__Exercise prompt__
Collect all lines containing the word "star" from the data.

__Extracted information__
━━━━━━━━

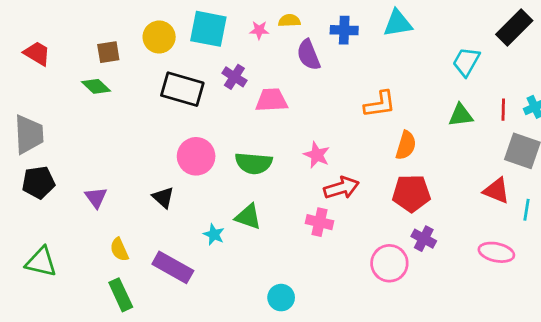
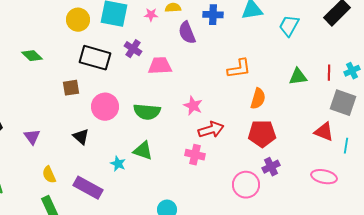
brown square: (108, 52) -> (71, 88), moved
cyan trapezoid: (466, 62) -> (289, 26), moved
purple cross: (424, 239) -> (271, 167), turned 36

━━━━━━━━

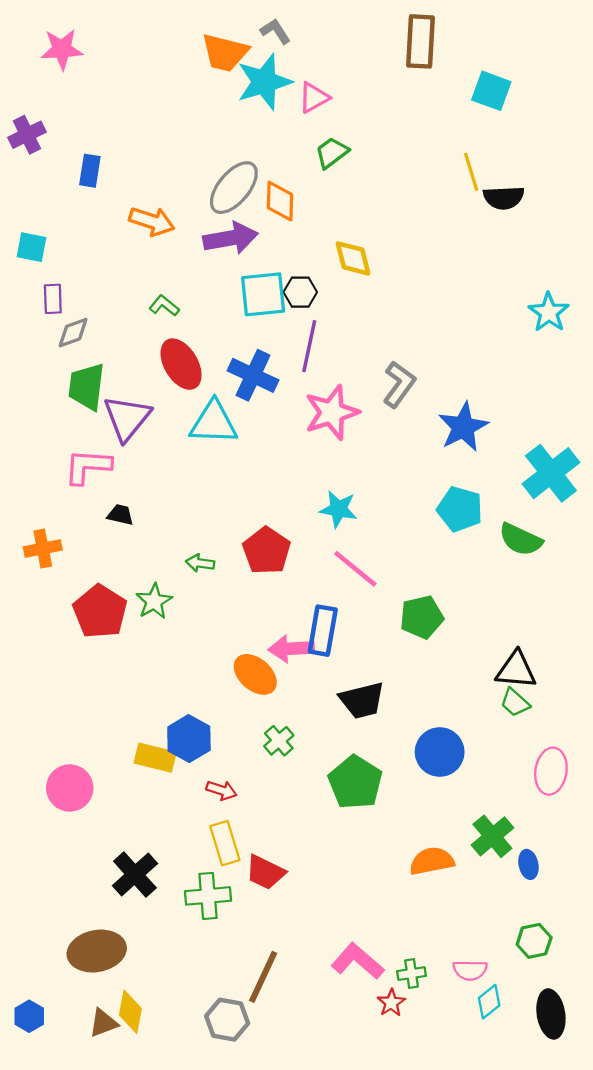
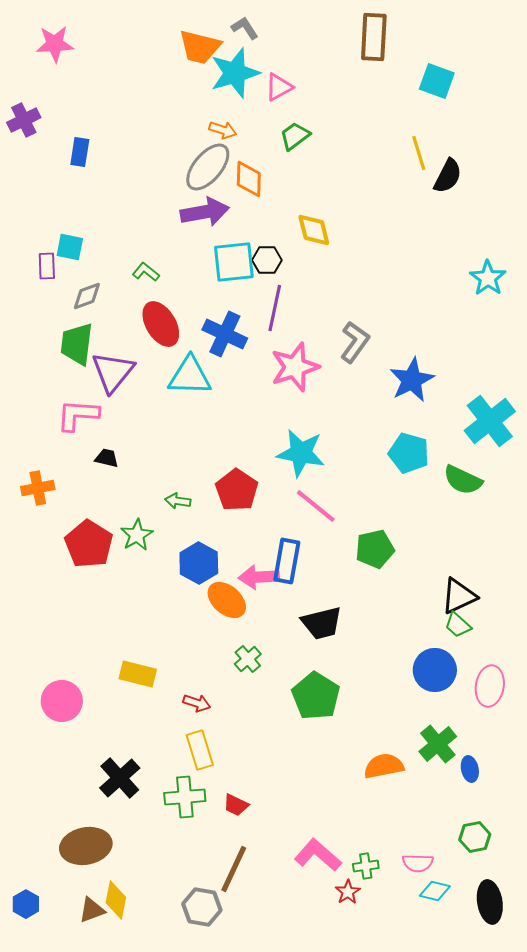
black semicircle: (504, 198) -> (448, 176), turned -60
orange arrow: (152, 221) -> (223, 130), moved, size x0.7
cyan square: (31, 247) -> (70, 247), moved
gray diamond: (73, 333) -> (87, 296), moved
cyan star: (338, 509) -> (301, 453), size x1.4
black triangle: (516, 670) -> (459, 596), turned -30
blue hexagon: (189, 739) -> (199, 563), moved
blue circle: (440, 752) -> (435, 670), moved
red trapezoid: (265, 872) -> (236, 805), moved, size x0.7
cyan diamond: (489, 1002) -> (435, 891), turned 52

━━━━━━━━

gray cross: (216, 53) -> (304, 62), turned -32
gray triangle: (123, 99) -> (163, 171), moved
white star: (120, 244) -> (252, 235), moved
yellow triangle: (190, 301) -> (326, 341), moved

━━━━━━━━

__Solution for this task__
cyan star: (338, 509) -> (301, 453), size x1.4
white star: (120, 244) -> (252, 235), moved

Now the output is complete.